# Work to be completed
Transcribe the records below in their entirety, and leave out each image.

# Dataset
# # #

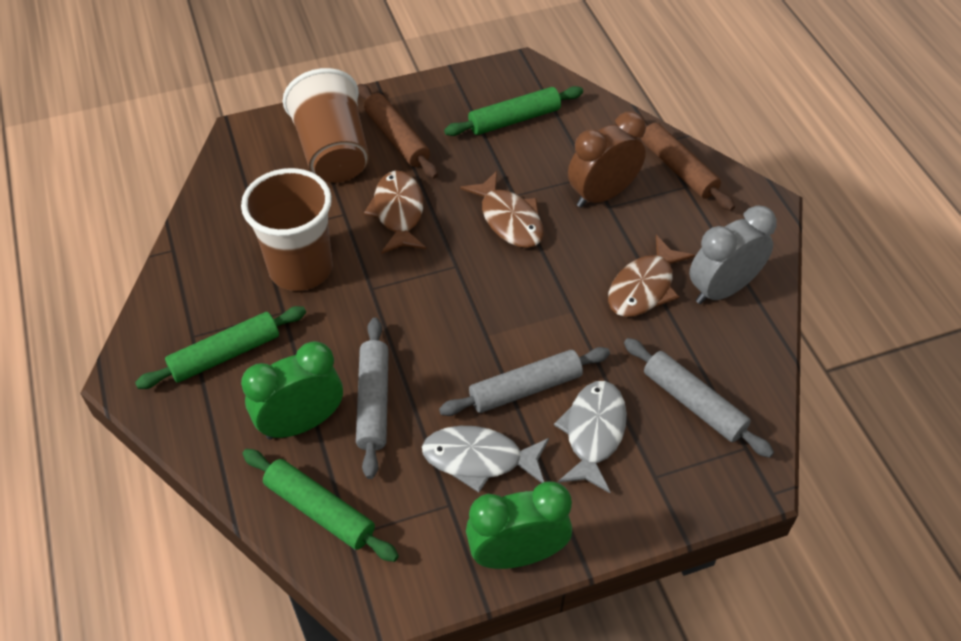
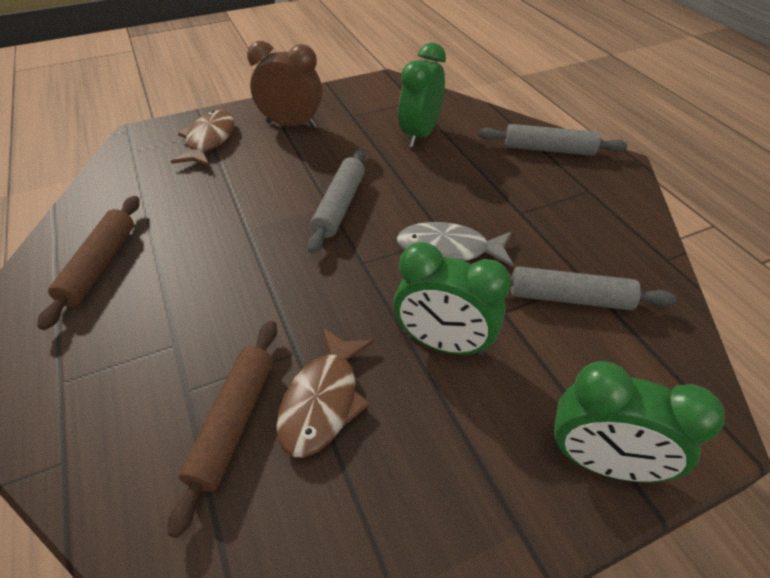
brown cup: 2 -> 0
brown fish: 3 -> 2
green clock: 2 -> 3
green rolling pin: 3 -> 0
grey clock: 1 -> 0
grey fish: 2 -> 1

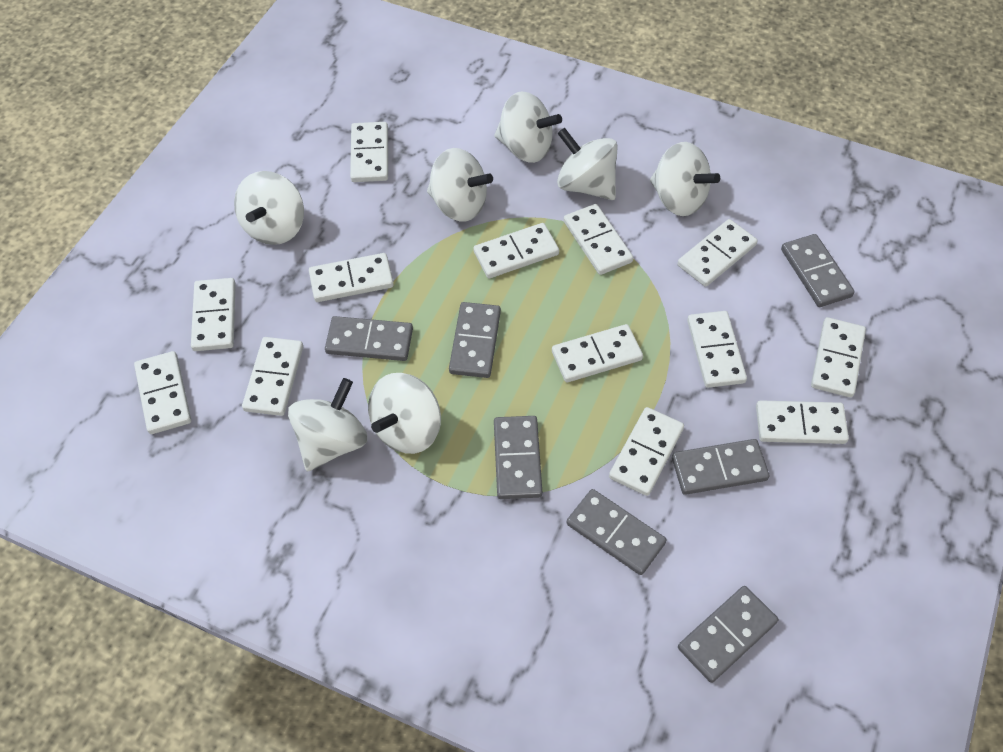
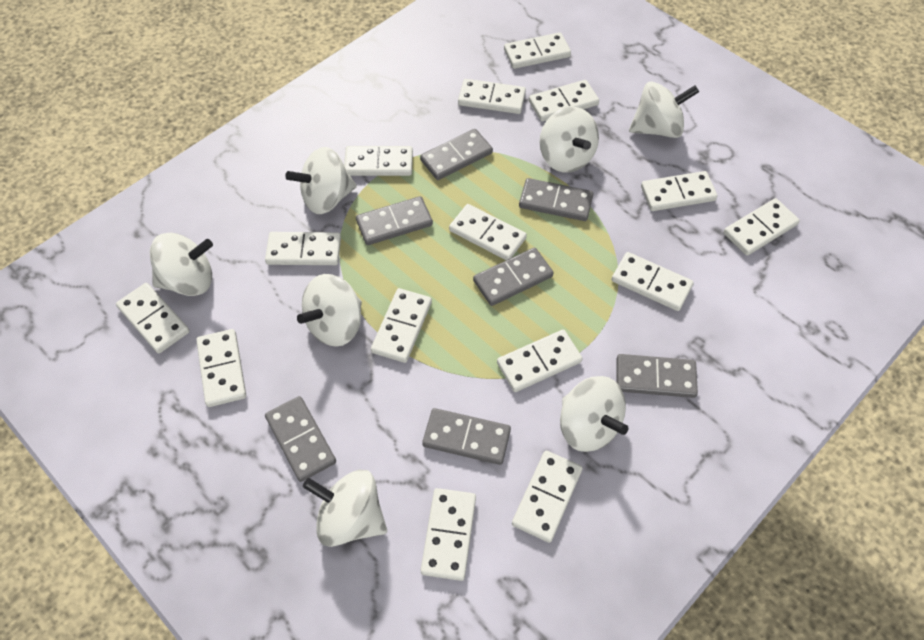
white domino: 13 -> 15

# # #

# Exercise solution
brown cup: 2 -> 0
brown fish: 3 -> 2
green clock: 2 -> 3
green rolling pin: 3 -> 0
grey clock: 1 -> 0
grey fish: 2 -> 1

white domino: 13 -> 15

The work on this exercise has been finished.